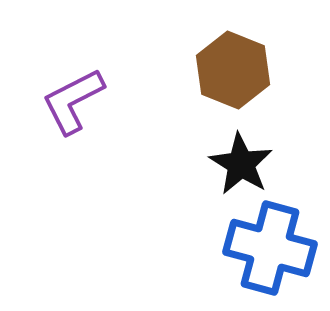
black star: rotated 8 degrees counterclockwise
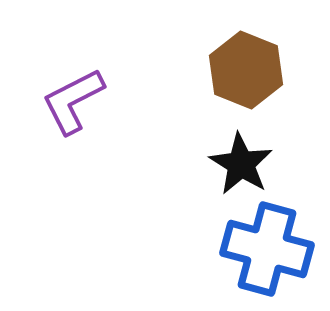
brown hexagon: moved 13 px right
blue cross: moved 3 px left, 1 px down
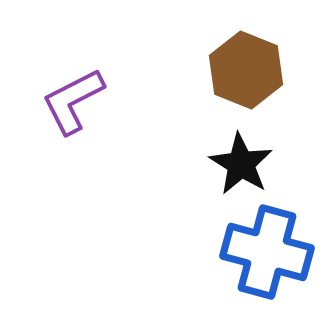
blue cross: moved 3 px down
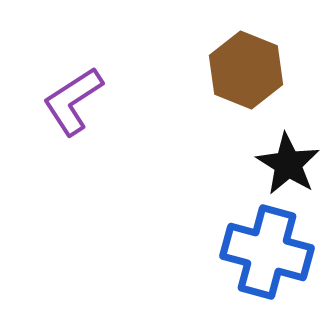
purple L-shape: rotated 6 degrees counterclockwise
black star: moved 47 px right
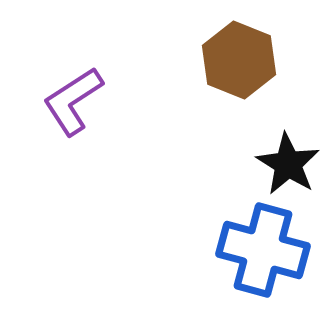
brown hexagon: moved 7 px left, 10 px up
blue cross: moved 4 px left, 2 px up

● TASK DETAILS
Copy every line of the material above word for word, leaving out the pictures.

● COMPLETE ANSWER
black star: rotated 8 degrees counterclockwise
brown hexagon: moved 13 px right
blue cross: moved 3 px left, 1 px down
blue cross: moved 3 px down
purple L-shape: rotated 6 degrees counterclockwise
black star: moved 47 px right
brown hexagon: moved 7 px left, 10 px up
blue cross: moved 4 px left, 2 px up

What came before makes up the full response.